» **To do**:
Count the lines below that contain the string "place". Give only the number.

# Start of Data supplied

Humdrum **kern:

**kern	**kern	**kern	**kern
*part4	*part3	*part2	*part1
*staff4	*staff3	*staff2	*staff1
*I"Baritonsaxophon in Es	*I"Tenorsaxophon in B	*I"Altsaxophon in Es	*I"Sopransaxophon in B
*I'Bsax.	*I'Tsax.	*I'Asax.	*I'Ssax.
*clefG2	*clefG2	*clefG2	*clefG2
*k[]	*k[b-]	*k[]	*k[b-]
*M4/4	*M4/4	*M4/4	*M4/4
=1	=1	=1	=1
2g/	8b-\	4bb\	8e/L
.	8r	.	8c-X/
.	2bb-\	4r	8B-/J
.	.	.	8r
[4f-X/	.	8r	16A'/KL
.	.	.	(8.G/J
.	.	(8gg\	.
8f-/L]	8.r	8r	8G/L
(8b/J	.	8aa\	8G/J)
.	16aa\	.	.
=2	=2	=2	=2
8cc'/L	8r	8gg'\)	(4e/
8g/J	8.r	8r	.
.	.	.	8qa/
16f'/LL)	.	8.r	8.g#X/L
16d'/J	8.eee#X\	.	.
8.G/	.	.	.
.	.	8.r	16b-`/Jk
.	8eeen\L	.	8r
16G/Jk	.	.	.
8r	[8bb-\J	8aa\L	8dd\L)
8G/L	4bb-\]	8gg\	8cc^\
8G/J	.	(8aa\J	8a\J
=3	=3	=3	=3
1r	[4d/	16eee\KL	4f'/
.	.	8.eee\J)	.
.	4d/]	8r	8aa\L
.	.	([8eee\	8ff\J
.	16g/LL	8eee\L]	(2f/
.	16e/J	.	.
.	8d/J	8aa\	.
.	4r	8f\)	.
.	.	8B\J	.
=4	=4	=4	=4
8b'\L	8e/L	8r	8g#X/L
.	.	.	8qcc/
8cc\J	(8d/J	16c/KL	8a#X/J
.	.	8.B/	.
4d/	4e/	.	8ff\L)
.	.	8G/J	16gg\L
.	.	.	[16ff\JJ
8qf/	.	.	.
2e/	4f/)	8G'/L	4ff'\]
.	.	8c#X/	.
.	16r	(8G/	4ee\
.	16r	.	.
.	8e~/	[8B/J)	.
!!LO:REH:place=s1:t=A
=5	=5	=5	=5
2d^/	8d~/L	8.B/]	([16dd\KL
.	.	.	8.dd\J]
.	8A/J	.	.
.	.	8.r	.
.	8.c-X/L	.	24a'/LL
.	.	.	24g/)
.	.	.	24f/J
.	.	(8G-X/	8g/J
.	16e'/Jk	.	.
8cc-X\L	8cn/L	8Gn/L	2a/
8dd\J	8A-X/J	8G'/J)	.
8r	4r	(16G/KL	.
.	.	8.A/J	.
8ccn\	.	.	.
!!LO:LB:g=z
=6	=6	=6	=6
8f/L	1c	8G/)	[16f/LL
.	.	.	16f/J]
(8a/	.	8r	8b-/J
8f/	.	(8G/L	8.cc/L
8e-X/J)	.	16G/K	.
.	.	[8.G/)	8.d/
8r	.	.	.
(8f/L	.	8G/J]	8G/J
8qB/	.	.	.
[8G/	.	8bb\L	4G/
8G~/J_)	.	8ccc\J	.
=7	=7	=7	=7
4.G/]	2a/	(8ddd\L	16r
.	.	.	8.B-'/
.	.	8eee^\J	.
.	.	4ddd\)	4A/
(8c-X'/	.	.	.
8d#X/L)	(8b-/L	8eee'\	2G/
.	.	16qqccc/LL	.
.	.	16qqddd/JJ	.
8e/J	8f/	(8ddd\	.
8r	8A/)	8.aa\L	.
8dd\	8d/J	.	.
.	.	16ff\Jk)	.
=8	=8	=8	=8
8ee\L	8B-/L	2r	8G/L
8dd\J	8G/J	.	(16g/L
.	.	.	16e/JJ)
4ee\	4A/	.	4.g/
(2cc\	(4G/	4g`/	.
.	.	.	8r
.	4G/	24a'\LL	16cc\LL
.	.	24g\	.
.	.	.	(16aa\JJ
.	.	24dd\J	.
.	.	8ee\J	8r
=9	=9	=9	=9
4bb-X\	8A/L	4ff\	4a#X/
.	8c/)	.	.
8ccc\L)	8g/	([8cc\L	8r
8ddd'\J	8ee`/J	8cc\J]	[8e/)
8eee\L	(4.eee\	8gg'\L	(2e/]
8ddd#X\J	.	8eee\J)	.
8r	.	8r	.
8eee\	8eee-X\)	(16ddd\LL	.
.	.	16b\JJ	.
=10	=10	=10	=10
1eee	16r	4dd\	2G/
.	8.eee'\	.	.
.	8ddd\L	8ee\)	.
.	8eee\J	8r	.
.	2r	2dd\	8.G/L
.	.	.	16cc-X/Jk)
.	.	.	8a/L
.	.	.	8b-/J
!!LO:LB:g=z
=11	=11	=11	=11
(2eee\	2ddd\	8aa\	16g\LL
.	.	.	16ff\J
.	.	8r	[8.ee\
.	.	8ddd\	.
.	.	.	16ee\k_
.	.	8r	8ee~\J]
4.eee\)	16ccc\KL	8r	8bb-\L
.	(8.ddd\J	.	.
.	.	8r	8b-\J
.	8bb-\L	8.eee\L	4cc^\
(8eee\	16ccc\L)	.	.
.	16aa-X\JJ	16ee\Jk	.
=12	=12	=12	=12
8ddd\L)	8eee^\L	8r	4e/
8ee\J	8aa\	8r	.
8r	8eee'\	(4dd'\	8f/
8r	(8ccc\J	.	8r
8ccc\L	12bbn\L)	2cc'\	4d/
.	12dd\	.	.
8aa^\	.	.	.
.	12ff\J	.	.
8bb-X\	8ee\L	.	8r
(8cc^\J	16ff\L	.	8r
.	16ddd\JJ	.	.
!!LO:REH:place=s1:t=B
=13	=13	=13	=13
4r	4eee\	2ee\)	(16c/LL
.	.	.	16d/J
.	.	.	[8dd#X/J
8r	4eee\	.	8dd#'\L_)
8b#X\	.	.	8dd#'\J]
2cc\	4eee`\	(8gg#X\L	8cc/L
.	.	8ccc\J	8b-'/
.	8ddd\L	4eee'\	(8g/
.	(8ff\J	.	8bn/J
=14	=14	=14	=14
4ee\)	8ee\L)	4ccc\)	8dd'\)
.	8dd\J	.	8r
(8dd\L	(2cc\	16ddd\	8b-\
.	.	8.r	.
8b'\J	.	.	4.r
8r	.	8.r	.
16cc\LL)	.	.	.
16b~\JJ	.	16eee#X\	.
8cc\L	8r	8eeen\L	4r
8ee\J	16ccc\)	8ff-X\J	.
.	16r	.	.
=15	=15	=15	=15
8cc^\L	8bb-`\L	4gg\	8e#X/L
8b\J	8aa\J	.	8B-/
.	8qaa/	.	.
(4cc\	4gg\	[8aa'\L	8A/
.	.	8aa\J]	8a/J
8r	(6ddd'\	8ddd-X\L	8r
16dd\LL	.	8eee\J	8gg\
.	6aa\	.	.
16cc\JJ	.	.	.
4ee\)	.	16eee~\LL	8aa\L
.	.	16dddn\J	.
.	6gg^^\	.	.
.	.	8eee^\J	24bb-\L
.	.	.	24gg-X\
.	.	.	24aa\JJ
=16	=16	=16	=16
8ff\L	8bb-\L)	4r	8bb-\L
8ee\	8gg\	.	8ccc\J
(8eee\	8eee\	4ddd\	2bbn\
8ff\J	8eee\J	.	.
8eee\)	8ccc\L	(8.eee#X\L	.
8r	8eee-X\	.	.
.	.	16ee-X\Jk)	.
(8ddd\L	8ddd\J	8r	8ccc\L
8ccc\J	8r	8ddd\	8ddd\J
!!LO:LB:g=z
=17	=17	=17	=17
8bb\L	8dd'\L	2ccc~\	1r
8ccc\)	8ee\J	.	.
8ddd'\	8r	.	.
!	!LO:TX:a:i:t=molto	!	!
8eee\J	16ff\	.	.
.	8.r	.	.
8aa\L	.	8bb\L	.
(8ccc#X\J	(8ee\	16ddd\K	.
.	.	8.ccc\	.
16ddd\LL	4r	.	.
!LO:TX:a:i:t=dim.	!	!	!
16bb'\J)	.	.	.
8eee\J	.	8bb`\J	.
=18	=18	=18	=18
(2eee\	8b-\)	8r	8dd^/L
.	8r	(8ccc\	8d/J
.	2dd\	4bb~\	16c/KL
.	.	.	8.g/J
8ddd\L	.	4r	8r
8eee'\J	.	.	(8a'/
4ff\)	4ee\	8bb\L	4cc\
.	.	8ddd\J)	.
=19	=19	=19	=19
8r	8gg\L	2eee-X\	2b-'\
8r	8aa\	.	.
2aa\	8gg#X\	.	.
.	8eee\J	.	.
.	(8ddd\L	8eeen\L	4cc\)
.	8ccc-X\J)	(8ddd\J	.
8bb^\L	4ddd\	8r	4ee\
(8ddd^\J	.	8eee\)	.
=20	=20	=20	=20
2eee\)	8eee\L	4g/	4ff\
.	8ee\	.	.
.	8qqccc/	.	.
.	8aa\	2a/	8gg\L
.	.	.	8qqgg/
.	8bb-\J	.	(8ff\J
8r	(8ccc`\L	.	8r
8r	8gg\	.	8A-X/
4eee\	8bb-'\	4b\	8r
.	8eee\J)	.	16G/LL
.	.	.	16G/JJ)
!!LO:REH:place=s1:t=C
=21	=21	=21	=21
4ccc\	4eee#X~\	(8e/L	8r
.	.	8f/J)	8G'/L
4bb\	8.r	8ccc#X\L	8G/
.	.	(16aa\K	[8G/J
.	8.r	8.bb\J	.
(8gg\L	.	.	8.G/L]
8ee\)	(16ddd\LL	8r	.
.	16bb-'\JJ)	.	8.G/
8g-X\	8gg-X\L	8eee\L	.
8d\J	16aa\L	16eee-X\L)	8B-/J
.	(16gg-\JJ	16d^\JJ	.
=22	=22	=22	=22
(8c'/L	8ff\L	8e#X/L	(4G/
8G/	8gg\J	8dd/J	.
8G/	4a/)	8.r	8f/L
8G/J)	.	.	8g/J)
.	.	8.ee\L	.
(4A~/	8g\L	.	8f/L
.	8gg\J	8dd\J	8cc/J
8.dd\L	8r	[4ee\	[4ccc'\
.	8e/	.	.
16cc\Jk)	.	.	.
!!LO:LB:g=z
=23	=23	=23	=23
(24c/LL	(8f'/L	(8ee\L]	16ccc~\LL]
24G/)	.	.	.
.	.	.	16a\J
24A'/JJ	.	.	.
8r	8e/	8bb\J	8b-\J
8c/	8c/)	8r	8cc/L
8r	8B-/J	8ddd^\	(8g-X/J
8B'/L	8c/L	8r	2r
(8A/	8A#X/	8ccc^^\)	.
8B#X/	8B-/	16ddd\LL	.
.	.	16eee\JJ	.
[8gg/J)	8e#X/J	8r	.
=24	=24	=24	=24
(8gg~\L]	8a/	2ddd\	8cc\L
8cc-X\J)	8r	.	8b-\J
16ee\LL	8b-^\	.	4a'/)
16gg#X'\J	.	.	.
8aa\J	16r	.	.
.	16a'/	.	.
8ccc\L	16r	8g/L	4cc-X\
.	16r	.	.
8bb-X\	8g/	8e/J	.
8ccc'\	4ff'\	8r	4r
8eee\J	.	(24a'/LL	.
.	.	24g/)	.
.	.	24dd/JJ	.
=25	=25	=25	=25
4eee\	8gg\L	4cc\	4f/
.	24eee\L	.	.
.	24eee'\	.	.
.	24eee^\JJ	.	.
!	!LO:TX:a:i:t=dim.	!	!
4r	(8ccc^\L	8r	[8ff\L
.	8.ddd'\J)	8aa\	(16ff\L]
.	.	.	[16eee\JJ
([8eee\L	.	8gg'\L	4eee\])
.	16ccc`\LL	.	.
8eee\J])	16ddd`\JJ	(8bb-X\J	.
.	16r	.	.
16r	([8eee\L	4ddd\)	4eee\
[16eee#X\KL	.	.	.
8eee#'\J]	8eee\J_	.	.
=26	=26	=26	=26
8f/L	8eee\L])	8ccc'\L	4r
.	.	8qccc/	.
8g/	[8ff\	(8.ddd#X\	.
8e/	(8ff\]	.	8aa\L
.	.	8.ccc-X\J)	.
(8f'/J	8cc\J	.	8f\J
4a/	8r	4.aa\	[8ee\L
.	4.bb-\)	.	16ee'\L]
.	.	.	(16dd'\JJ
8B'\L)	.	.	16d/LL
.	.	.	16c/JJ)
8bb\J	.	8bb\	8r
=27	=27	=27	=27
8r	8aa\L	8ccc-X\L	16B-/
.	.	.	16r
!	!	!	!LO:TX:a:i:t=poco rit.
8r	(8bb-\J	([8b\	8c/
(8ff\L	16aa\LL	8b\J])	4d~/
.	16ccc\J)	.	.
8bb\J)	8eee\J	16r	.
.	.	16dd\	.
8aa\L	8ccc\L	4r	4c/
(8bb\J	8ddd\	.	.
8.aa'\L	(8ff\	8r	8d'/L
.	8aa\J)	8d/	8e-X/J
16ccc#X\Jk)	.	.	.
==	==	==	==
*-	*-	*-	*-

# End of Data supplied

» **Task answer**:
3